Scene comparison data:
Segment Open

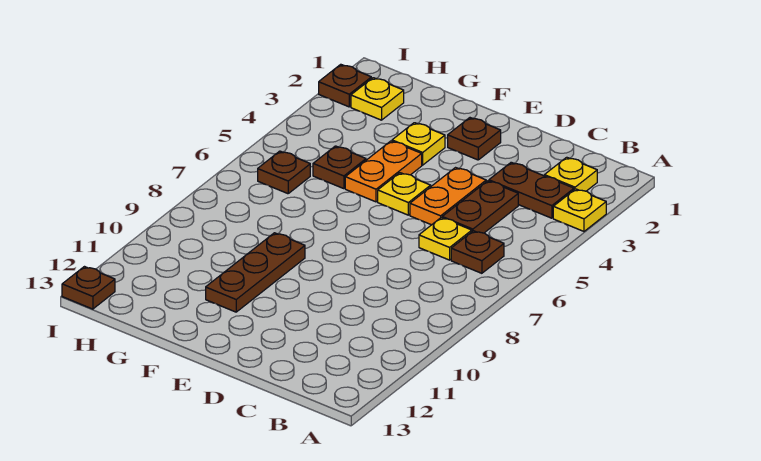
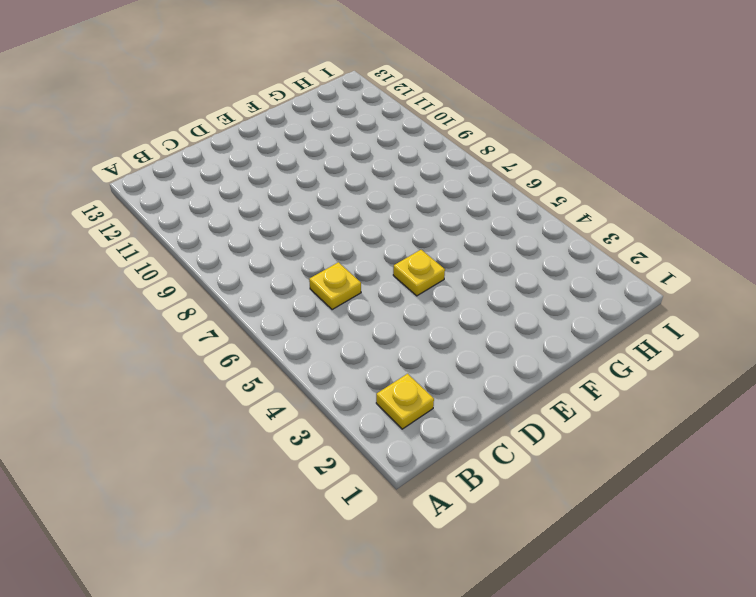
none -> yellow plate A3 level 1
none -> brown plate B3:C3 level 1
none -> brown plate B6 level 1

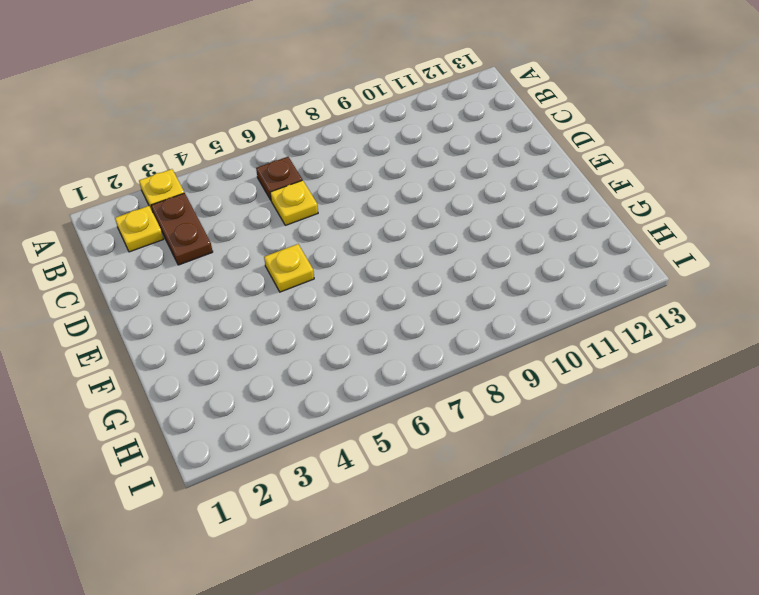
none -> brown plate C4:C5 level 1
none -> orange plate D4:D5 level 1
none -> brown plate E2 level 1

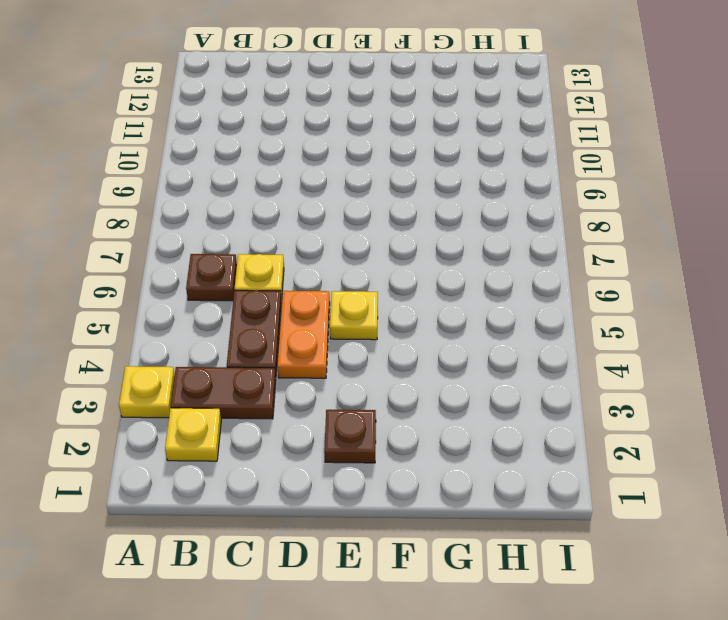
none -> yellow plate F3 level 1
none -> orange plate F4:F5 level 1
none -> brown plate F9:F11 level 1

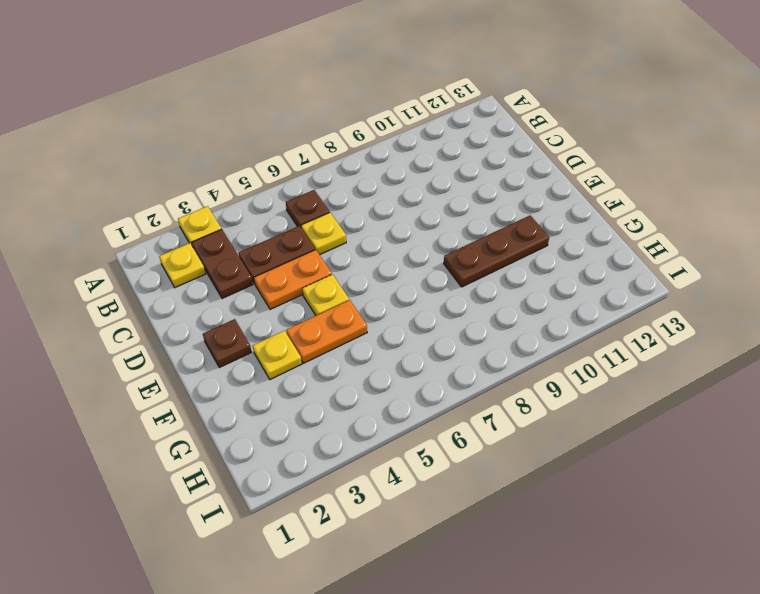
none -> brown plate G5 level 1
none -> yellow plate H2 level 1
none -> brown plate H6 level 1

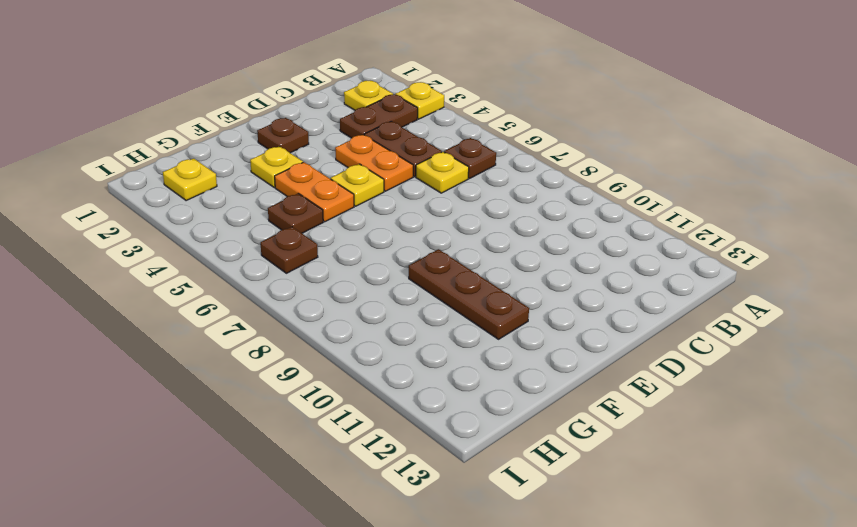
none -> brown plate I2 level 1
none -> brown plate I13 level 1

Segment Closed

■ Task description:
Leaving the pictures out, copy exactly the lines from the line that contains "none -> brown plate E2 level 1" to the last line of the data, both ends included.

■ Answer to this problem:
none -> brown plate E2 level 1

none -> yellow plate F3 level 1
none -> orange plate F4:F5 level 1
none -> brown plate F9:F11 level 1

none -> brown plate G5 level 1
none -> yellow plate H2 level 1
none -> brown plate H6 level 1

none -> brown plate I2 level 1
none -> brown plate I13 level 1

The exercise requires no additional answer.